[Records from a dataset]
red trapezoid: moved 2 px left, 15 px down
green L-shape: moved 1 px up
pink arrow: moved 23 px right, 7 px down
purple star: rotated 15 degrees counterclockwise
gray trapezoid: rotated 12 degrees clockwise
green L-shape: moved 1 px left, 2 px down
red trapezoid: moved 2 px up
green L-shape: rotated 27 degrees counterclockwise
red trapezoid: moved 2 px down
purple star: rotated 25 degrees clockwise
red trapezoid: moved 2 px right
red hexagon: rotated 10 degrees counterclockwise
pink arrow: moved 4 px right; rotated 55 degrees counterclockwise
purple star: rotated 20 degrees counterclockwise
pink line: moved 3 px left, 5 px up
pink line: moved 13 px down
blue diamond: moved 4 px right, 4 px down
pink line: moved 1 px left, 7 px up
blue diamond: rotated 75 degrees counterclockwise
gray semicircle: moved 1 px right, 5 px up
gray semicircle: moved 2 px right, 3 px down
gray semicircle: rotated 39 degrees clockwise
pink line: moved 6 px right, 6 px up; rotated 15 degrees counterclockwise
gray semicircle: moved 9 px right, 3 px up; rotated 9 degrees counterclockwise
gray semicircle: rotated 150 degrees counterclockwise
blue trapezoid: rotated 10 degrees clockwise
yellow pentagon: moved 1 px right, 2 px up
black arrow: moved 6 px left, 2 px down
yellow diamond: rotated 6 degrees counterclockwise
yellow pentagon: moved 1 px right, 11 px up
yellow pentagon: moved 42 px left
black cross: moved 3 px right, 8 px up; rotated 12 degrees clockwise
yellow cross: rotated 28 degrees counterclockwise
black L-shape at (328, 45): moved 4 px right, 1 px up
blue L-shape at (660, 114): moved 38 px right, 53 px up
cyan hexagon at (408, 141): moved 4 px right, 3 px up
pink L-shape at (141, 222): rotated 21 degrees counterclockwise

§ Brief
Put the stretch of records above, from the start of the records through the line containing "red trapezoid: moved 2 px up", into a Markdown table with the columns Row and Entry. Each line gets its row number under Row and its text under Entry, and blank lines are left out.

§ The output
| Row | Entry |
|---|---|
| 1 | red trapezoid: moved 2 px left, 15 px down |
| 2 | green L-shape: moved 1 px up |
| 3 | pink arrow: moved 23 px right, 7 px down |
| 4 | purple star: rotated 15 degrees counterclockwise |
| 5 | gray trapezoid: rotated 12 degrees clockwise |
| 6 | green L-shape: moved 1 px left, 2 px down |
| 7 | red trapezoid: moved 2 px up |